Transcribe the listing from its top line through the line with "S3: switch (EN0, GND) -> button (EN0, GND)". Keep it exact, both ends included, and add nothing.
☆ ☆ ☆ ☆ ☆ ☆ ☆
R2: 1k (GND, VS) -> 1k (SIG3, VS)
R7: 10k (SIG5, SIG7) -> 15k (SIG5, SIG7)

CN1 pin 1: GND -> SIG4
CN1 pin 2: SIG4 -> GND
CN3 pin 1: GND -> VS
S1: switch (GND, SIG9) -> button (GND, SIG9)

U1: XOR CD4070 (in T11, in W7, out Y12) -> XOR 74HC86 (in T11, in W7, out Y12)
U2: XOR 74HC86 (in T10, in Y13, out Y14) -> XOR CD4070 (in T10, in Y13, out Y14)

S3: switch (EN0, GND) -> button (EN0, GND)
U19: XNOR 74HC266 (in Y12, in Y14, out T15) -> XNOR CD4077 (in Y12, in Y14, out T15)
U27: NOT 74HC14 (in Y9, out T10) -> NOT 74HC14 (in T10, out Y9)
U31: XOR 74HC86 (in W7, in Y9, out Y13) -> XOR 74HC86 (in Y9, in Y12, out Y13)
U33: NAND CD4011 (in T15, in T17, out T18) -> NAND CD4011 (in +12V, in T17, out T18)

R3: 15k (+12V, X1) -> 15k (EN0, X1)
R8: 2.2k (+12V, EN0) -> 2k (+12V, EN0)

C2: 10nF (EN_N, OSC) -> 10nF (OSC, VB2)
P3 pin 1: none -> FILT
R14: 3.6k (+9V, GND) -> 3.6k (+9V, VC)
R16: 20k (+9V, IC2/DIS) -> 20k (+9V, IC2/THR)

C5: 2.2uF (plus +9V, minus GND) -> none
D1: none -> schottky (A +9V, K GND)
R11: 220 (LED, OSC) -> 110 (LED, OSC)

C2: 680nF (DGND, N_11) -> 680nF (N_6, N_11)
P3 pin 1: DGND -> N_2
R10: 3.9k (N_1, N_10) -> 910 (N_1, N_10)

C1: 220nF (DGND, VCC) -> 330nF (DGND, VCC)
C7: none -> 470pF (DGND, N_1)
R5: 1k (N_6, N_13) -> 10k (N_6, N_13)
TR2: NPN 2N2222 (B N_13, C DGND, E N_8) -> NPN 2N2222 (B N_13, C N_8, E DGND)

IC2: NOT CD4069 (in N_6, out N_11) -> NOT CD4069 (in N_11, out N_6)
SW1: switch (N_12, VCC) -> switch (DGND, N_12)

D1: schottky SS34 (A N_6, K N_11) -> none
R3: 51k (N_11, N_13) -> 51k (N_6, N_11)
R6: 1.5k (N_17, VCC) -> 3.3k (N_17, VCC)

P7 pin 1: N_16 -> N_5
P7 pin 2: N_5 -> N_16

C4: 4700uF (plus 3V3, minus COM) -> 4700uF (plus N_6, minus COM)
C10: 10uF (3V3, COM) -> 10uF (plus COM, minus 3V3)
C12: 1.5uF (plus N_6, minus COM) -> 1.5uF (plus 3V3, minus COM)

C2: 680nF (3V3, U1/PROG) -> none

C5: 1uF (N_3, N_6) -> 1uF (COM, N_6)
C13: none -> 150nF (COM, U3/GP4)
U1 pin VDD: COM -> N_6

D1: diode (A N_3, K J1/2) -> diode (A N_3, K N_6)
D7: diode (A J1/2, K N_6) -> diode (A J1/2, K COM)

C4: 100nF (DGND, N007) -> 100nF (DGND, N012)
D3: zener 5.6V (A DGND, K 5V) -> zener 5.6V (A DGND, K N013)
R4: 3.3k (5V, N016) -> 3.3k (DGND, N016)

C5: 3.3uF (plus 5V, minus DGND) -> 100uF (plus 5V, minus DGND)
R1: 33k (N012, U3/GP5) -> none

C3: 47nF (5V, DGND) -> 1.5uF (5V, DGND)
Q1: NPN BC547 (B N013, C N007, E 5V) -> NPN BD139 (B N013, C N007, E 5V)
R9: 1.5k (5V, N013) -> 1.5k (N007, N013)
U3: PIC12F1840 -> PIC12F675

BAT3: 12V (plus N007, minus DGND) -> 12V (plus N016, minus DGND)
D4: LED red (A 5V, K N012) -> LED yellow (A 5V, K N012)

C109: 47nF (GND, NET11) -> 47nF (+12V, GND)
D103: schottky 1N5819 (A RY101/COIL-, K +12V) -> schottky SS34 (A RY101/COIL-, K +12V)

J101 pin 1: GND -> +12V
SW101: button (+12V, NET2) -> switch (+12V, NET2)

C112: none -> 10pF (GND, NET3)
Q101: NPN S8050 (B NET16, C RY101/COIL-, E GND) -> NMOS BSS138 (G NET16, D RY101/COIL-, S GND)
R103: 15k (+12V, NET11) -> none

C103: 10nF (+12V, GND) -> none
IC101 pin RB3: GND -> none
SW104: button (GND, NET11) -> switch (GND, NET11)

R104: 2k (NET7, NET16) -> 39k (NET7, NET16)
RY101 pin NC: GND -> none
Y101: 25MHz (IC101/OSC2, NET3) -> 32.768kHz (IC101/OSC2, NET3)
☆ ☆ ☆ ☆ ☆ ☆ ☆
_Your response_.
R2: 1k (GND, VS) -> 1k (SIG3, VS)
R7: 10k (SIG5, SIG7) -> 15k (SIG5, SIG7)

CN1 pin 1: GND -> SIG4
CN1 pin 2: SIG4 -> GND
CN3 pin 1: GND -> VS
S1: switch (GND, SIG9) -> button (GND, SIG9)

U1: XOR CD4070 (in T11, in W7, out Y12) -> XOR 74HC86 (in T11, in W7, out Y12)
U2: XOR 74HC86 (in T10, in Y13, out Y14) -> XOR CD4070 (in T10, in Y13, out Y14)

S3: switch (EN0, GND) -> button (EN0, GND)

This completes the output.